_PROBLEM_. In the material below, pictures must be dropped. Repeat exactly, and only, the lines from the line with "R203: 1.5k (SENS, SIG) -> 5.1k (SENS, SIG)" to the line with "R201: 33 (+9V, VLOAD) -> 33 (GND, VLOAD)", both ends included.

_SUPPLIED RECORDS_.
((

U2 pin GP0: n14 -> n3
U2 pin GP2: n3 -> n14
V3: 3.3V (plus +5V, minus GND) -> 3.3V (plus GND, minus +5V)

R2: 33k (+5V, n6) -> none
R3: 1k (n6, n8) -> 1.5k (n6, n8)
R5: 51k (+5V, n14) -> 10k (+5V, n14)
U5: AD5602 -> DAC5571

))
((

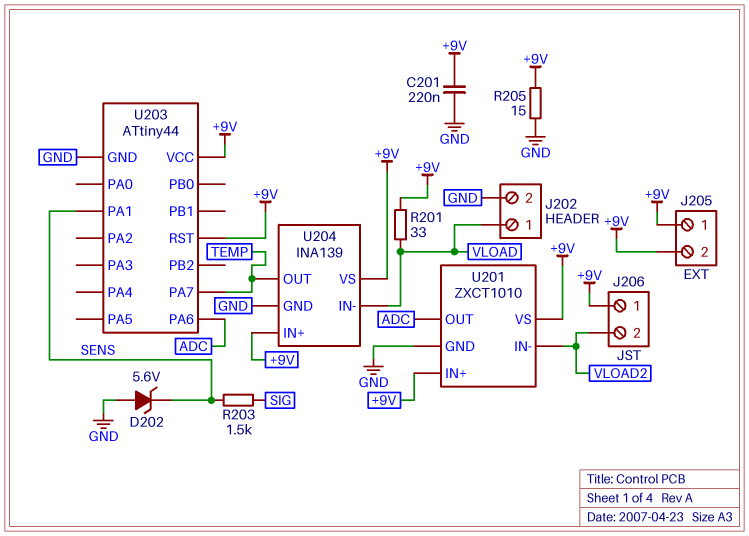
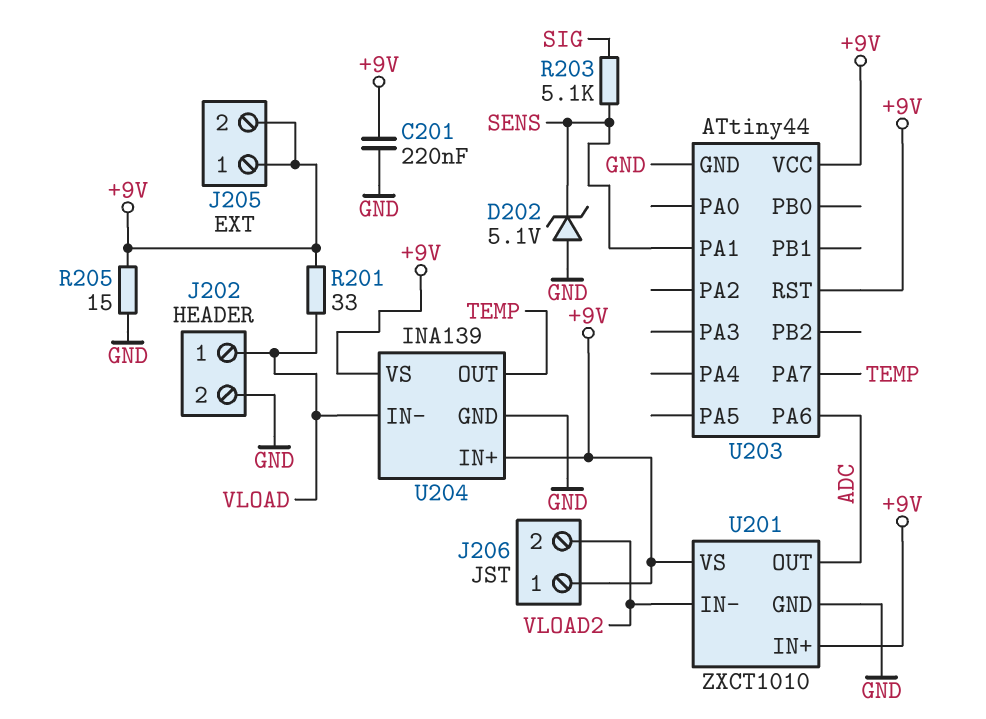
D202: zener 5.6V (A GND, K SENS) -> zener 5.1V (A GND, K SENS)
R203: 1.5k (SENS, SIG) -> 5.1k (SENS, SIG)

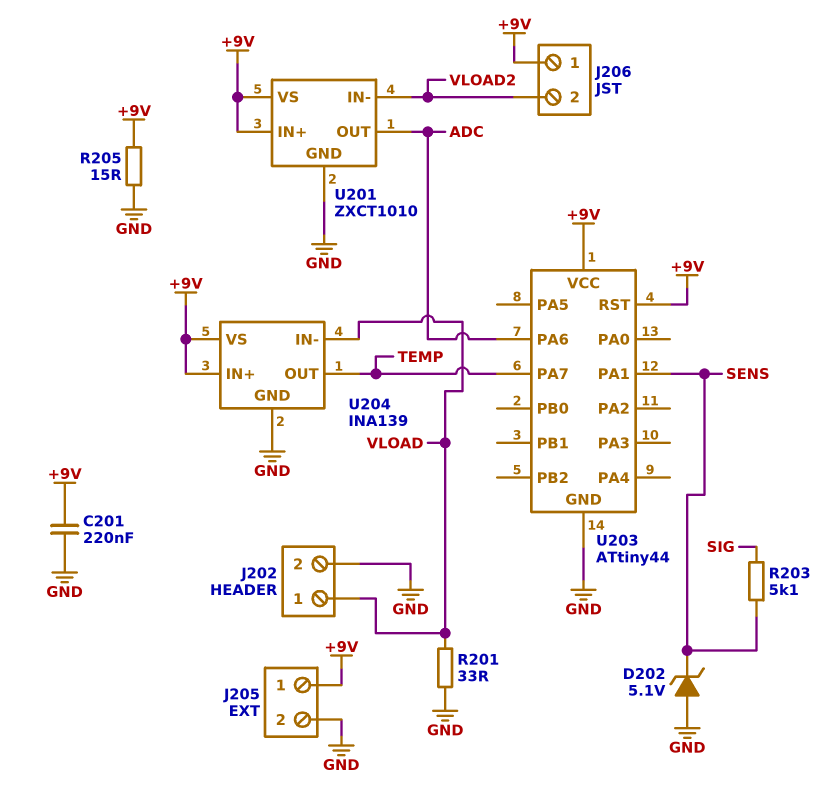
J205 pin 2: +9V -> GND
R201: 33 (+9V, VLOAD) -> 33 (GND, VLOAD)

))

_OUTPUT OF THE EXERCISE_.
R203: 1.5k (SENS, SIG) -> 5.1k (SENS, SIG)

J205 pin 2: +9V -> GND
R201: 33 (+9V, VLOAD) -> 33 (GND, VLOAD)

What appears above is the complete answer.